Exactly and without additions, transcribe the line that contains "yellow plate J2" and every line after it in the data.

#### SOURCE MATERIAL:
· · ·
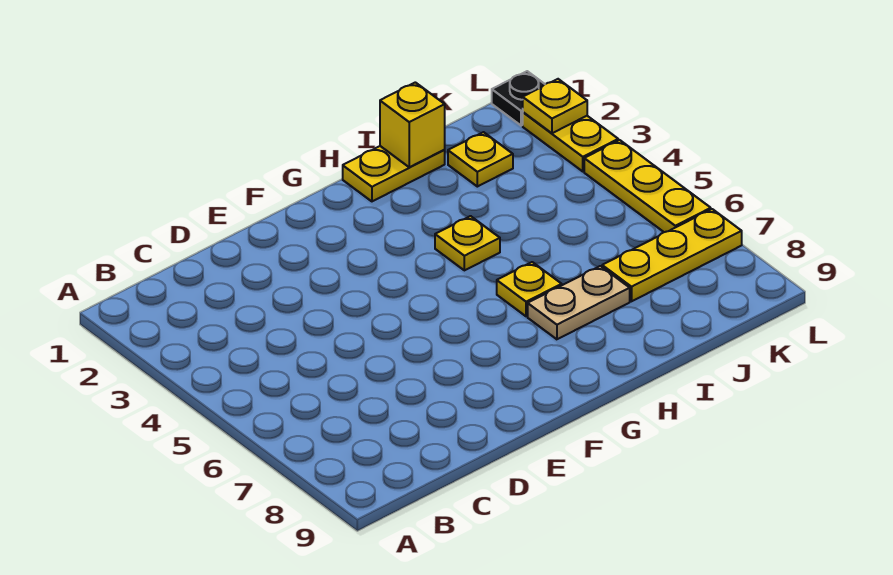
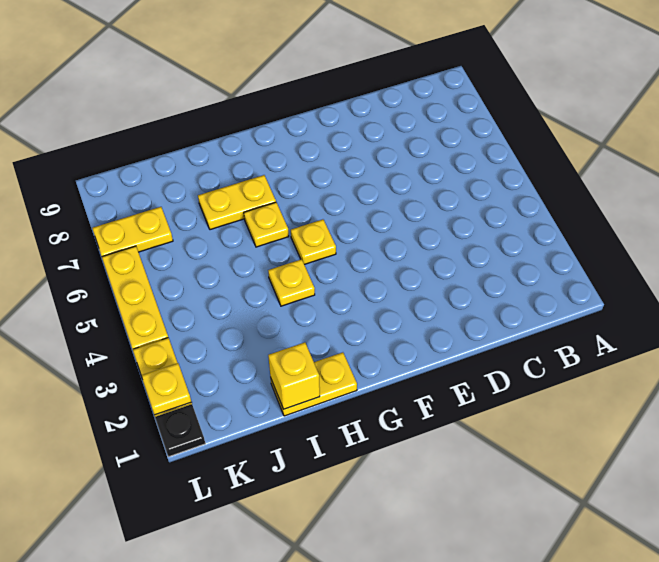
tan plate H7:I7 level 1 -> yellow plate H7:I7 level 1
yellow plate J2 level 1 -> yellow plate G5 level 1
yellow plate J7:L7 level 1 -> yellow plate K7:L7 level 1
· · ·
#### RESPONSE BELOW:
yellow plate J2 level 1 -> yellow plate G5 level 1
yellow plate J7:L7 level 1 -> yellow plate K7:L7 level 1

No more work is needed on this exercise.